-- TASK TO COMPLETE --
Check each line below for the word "white", and copy those that have it.

-- INFORMATION SUPPLIED --
————————

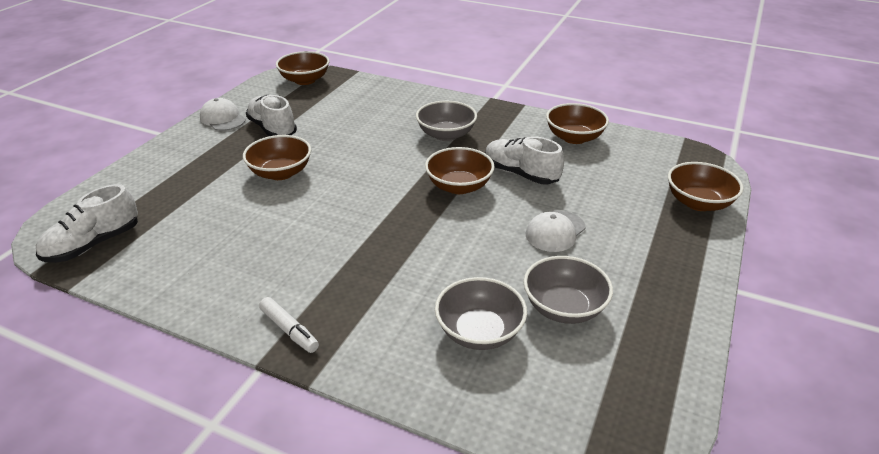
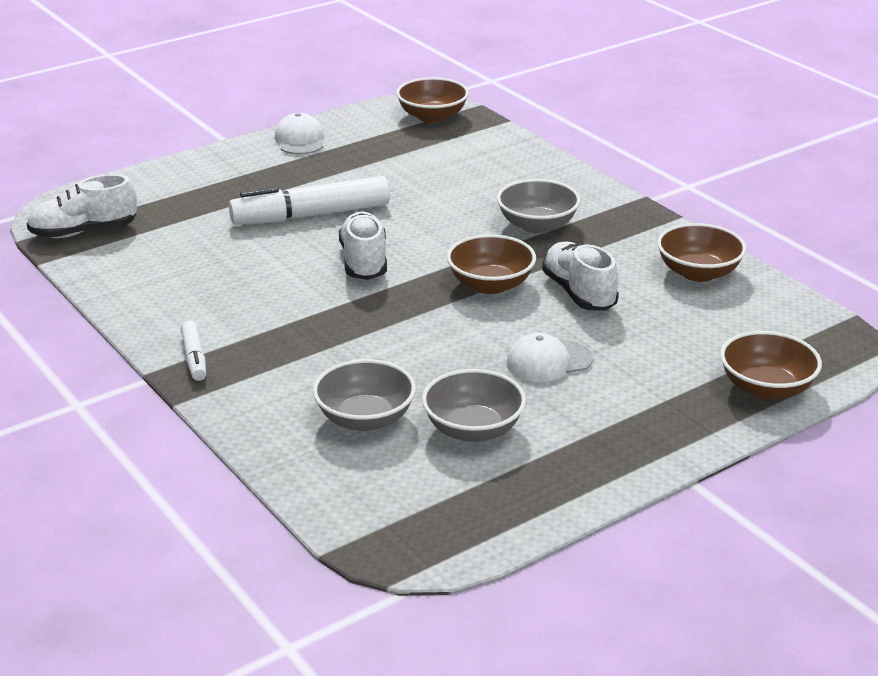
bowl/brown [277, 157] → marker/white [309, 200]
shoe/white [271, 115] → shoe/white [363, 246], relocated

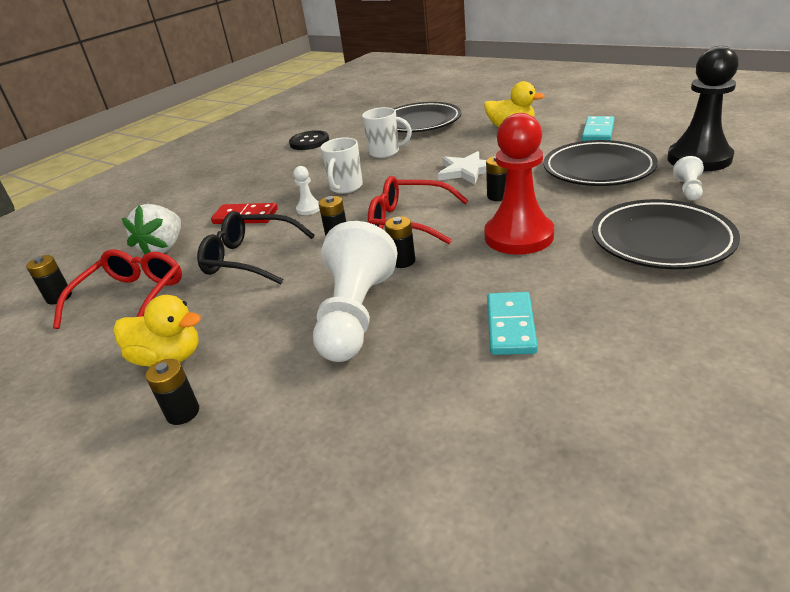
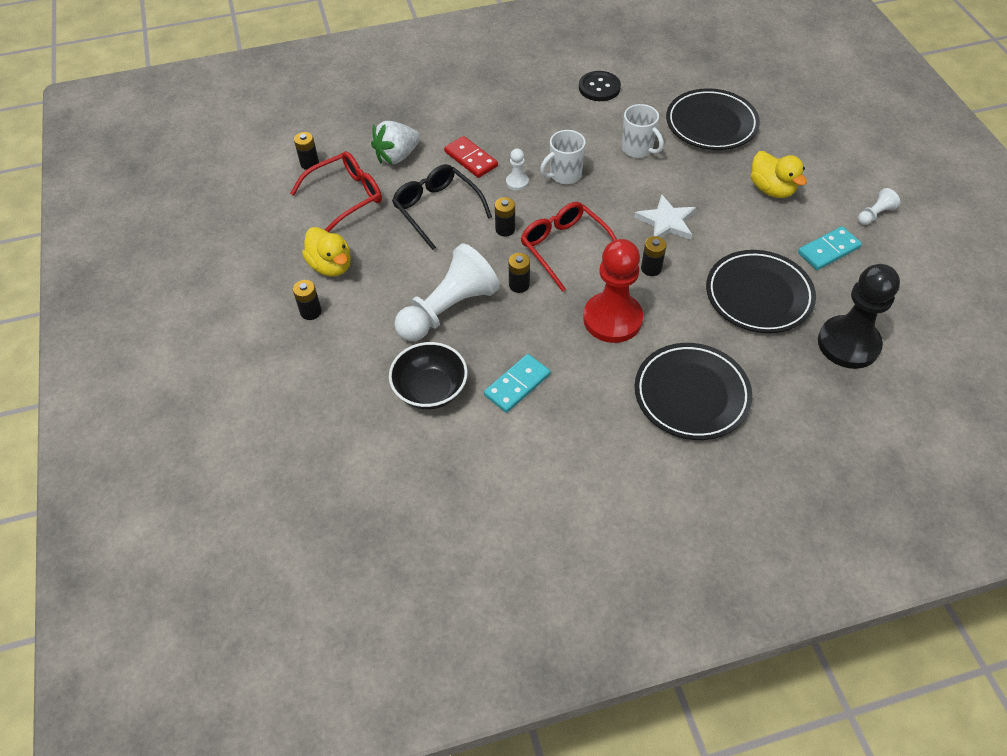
pawn/white [688, 178] → pawn/white [879, 206], relocated
- → bowl/black [428, 375]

————————

-- OUTPUT OF THE TASK --
bowl/brown [277, 157] → marker/white [309, 200]
shoe/white [271, 115] → shoe/white [363, 246], relocated
pawn/white [688, 178] → pawn/white [879, 206], relocated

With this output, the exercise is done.